::: Entries supplied :::
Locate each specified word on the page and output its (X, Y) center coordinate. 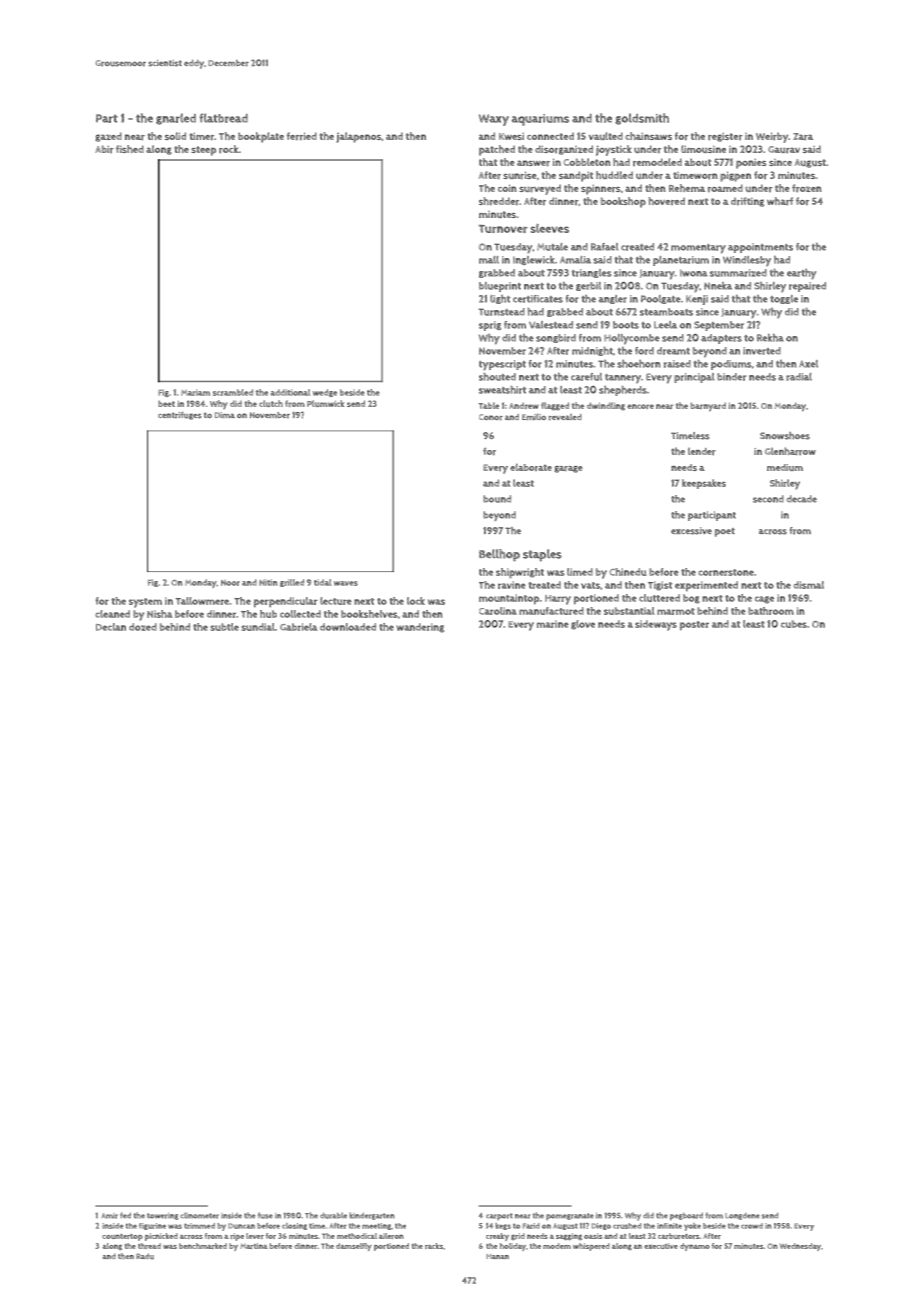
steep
:::
::: Entries supplied :::
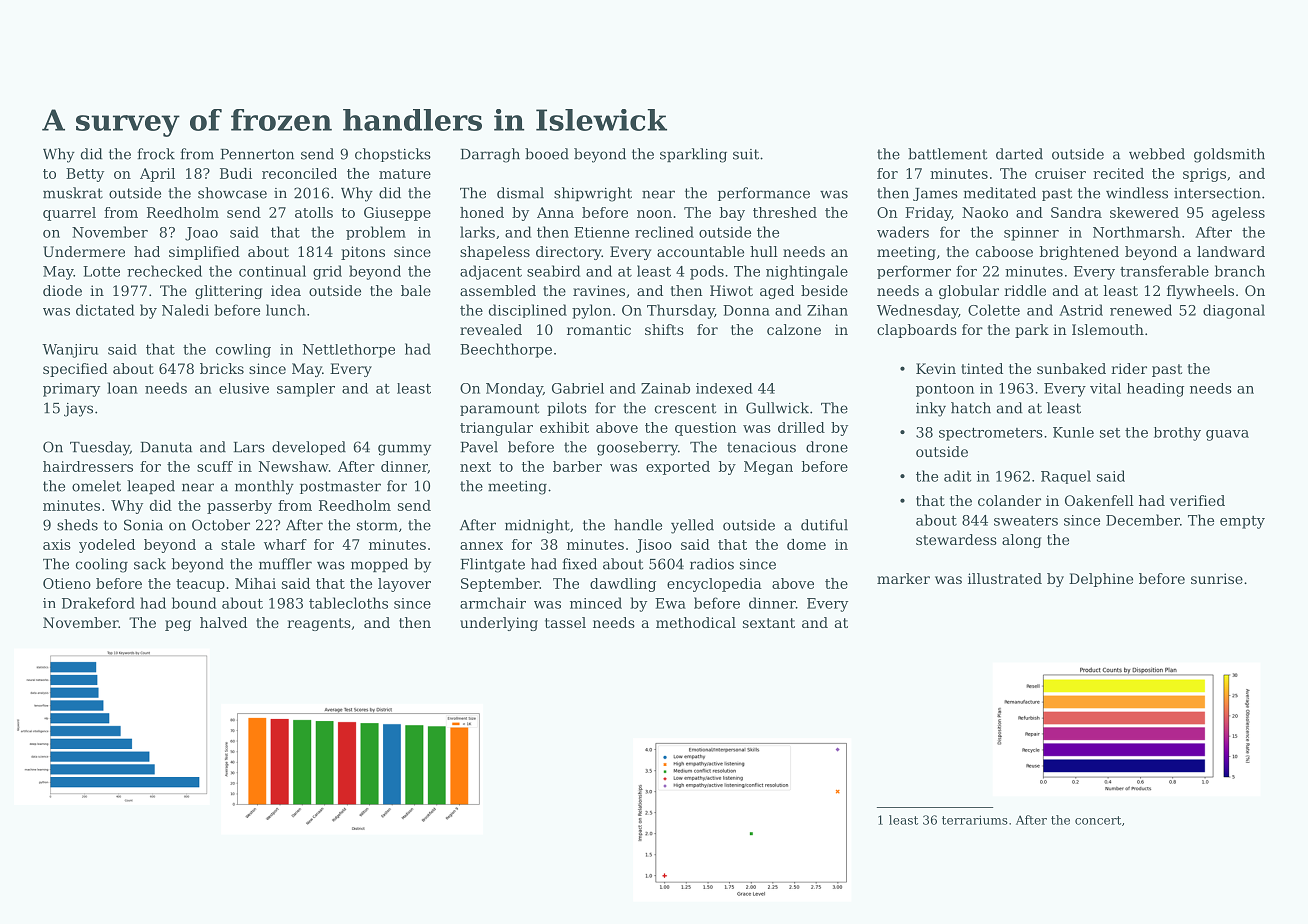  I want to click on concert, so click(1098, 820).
:::
::: Entries supplied :::
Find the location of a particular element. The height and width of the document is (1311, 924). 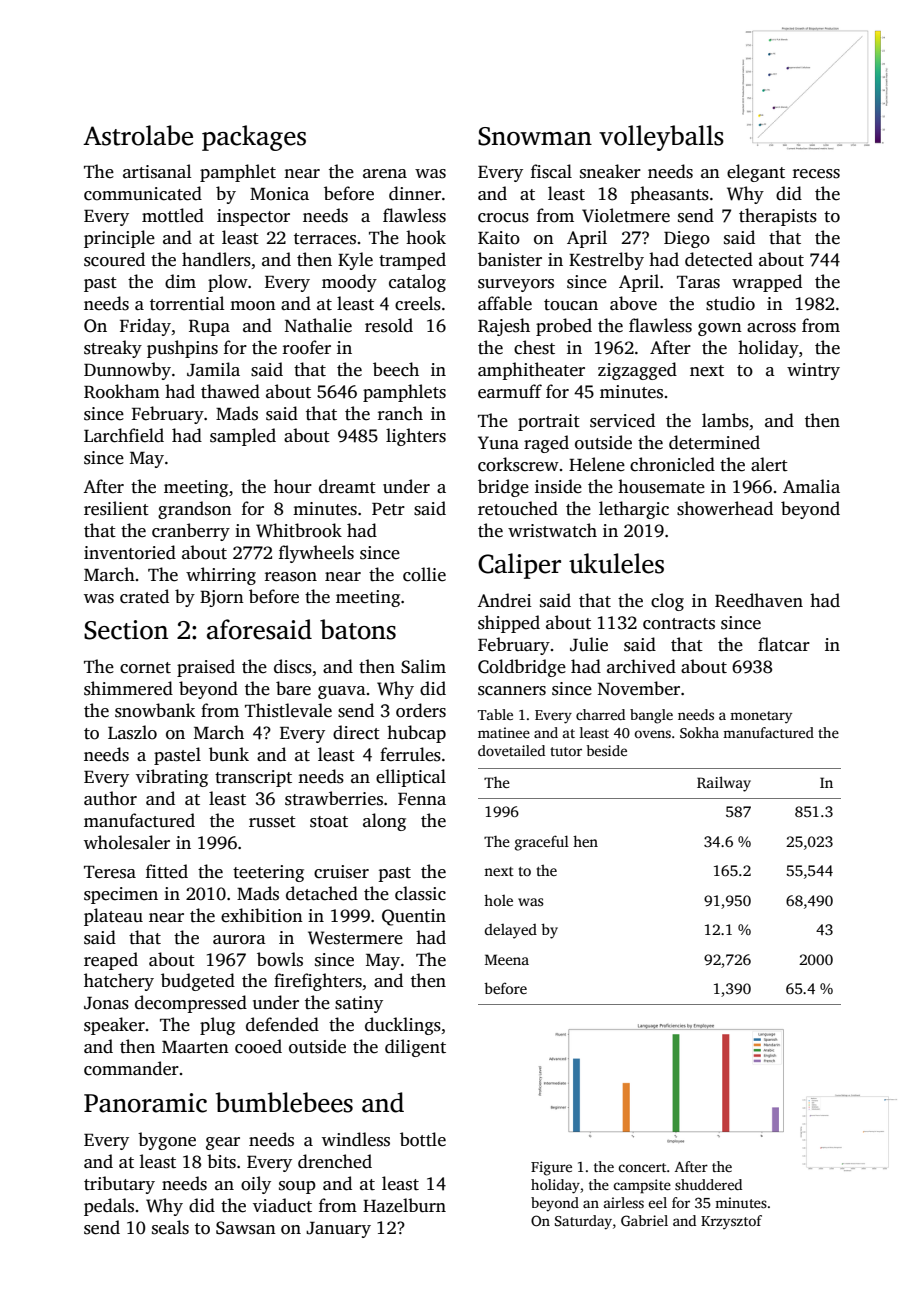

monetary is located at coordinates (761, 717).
:::
Exercise goal —
Copy out the stretch of entries from the line containing "Find the location" through the line containing "monetary is located", leaving the pictures out of your answer.

Answer to this task —
Find the location of a particular element. The height and width of the document is (1311, 924). 

monetary is located at coordinates (761, 717).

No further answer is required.